Assignment
The required result is a copy of each line below in which "grey" appears.

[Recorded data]

Segment Open

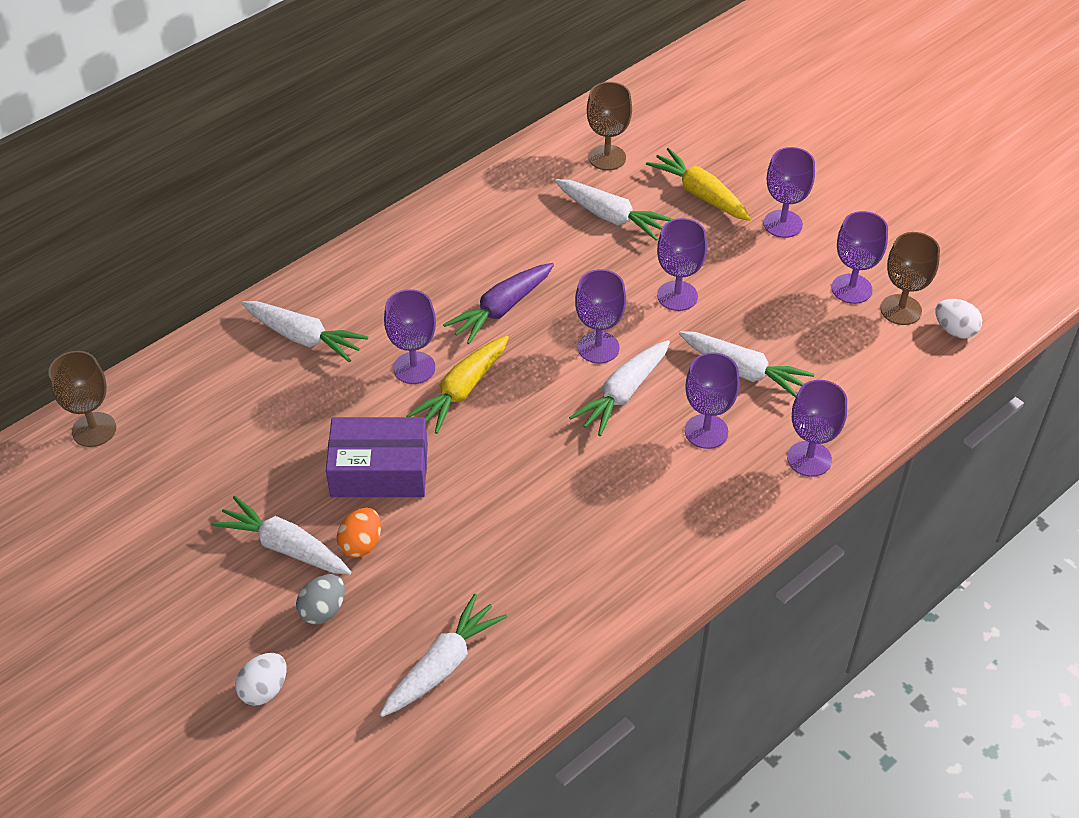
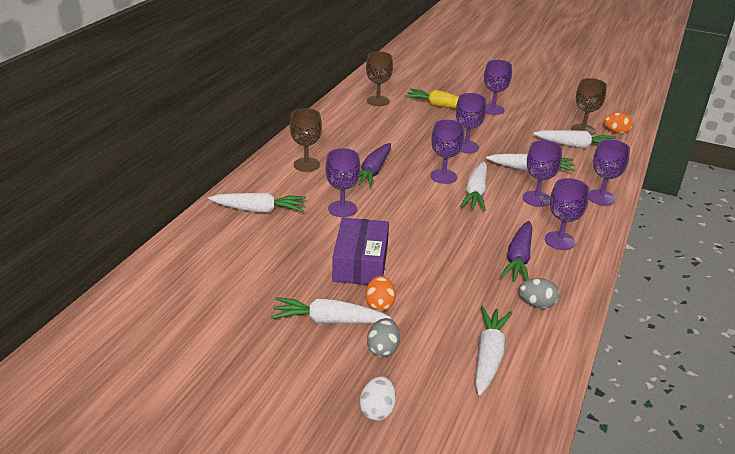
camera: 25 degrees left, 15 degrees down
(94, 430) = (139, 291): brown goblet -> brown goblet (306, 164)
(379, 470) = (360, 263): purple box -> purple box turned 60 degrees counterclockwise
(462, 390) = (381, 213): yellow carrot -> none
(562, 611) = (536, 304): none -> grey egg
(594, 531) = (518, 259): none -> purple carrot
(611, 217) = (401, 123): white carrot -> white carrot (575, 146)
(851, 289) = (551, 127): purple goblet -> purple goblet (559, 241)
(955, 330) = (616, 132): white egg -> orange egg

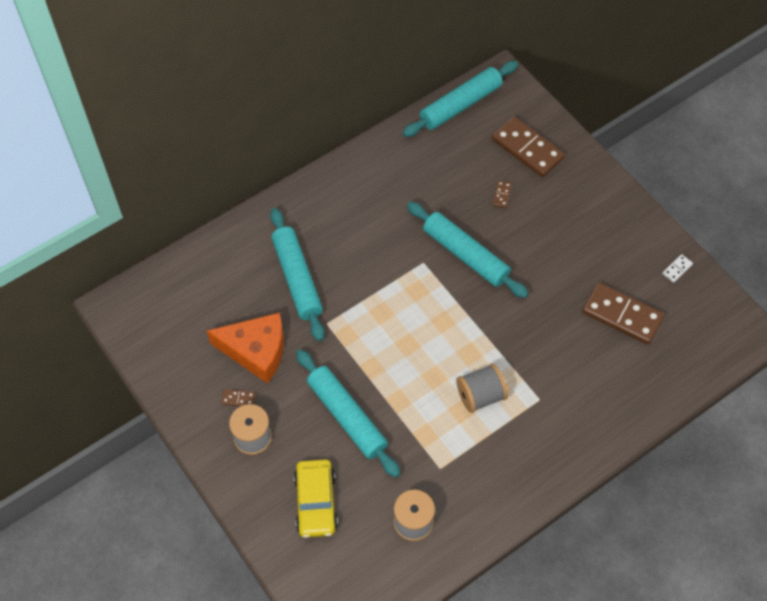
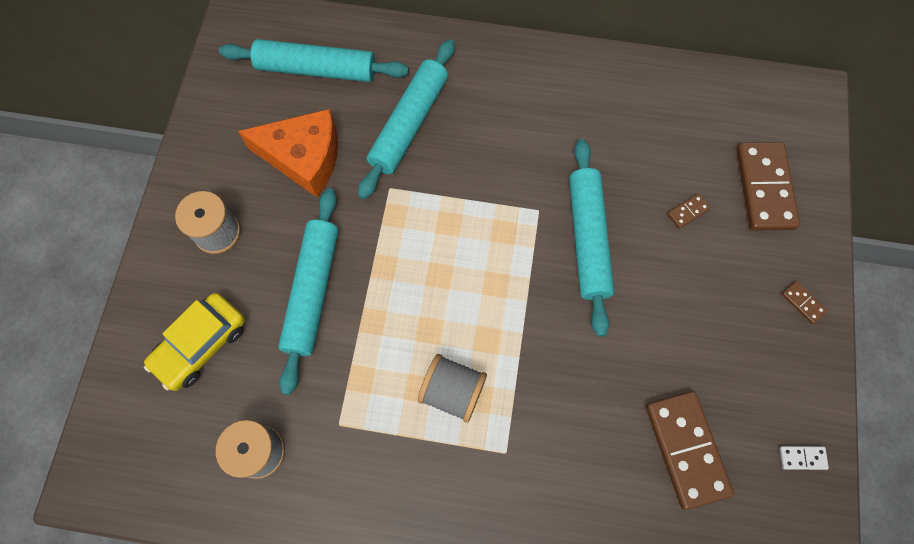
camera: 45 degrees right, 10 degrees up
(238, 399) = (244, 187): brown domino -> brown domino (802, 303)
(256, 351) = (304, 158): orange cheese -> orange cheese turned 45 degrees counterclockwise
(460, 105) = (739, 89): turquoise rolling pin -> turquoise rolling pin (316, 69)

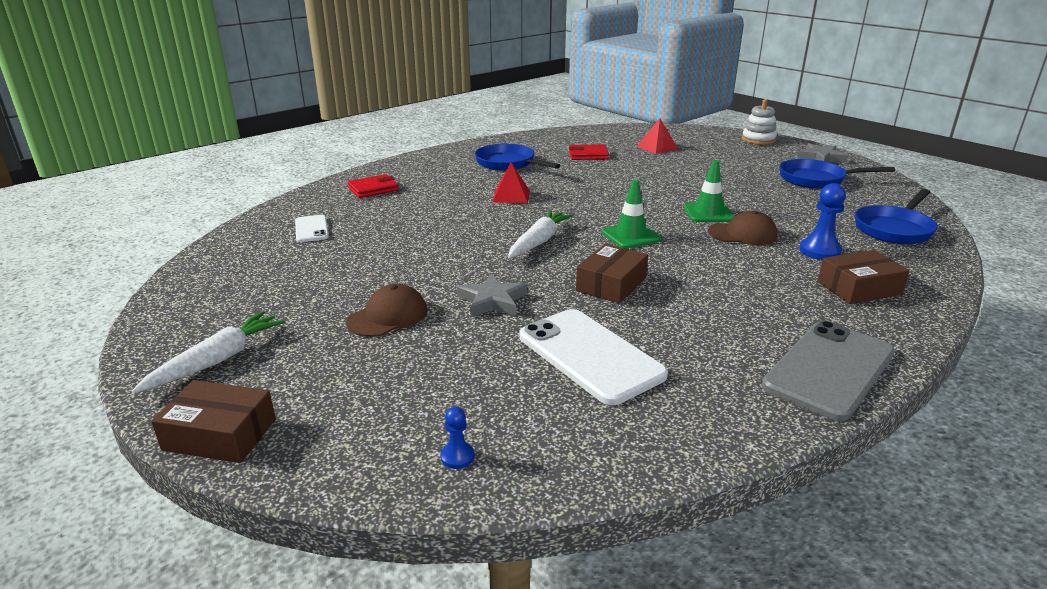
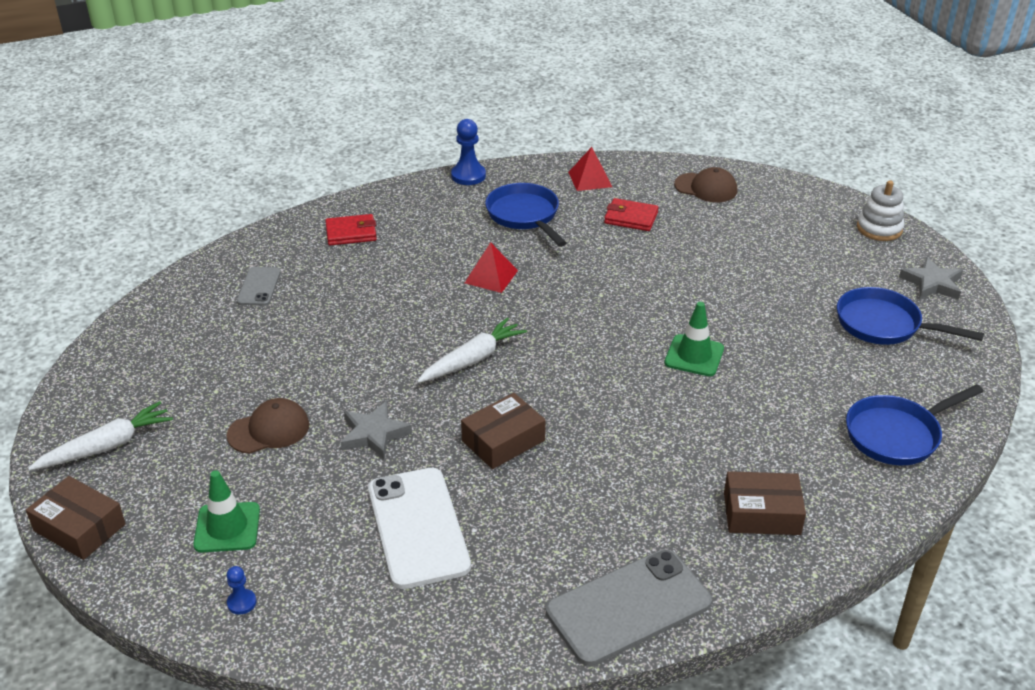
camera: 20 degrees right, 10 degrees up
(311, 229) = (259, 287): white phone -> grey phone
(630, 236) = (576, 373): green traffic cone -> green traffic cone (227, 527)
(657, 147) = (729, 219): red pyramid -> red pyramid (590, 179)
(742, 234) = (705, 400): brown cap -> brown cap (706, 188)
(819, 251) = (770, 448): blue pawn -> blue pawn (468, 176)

Segment Closed

Response
(562, 611) = (536, 304): none -> grey egg
(311, 229) = (259, 287): white phone -> grey phone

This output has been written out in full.